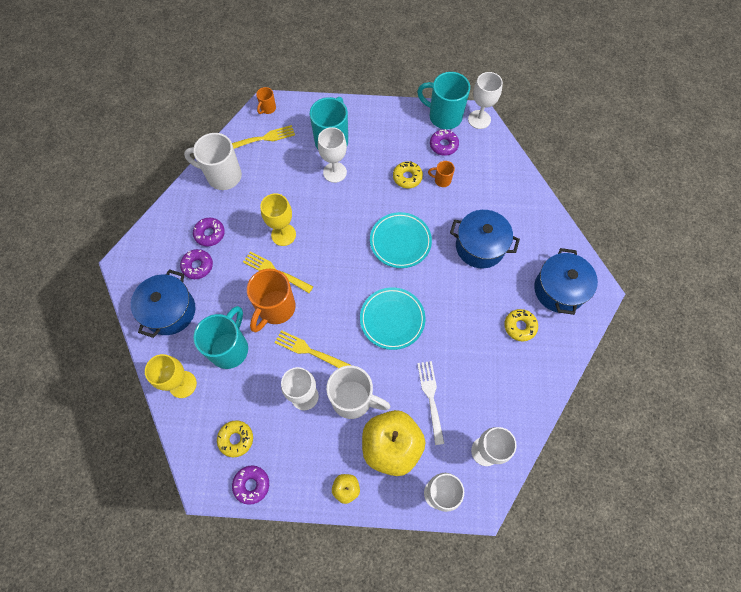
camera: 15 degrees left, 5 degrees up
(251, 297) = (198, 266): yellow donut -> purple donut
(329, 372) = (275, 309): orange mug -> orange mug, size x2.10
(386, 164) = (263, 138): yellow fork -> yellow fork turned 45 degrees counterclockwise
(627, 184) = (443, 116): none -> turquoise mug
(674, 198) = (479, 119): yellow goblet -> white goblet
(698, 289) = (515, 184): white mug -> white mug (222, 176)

——

Task
Each line with "degrees" in it must be identified and copied from the material.

Task result
camera: 15 degrees left, 5 degrees up
(386, 164) = (263, 138): yellow fork -> yellow fork turned 45 degrees counterclockwise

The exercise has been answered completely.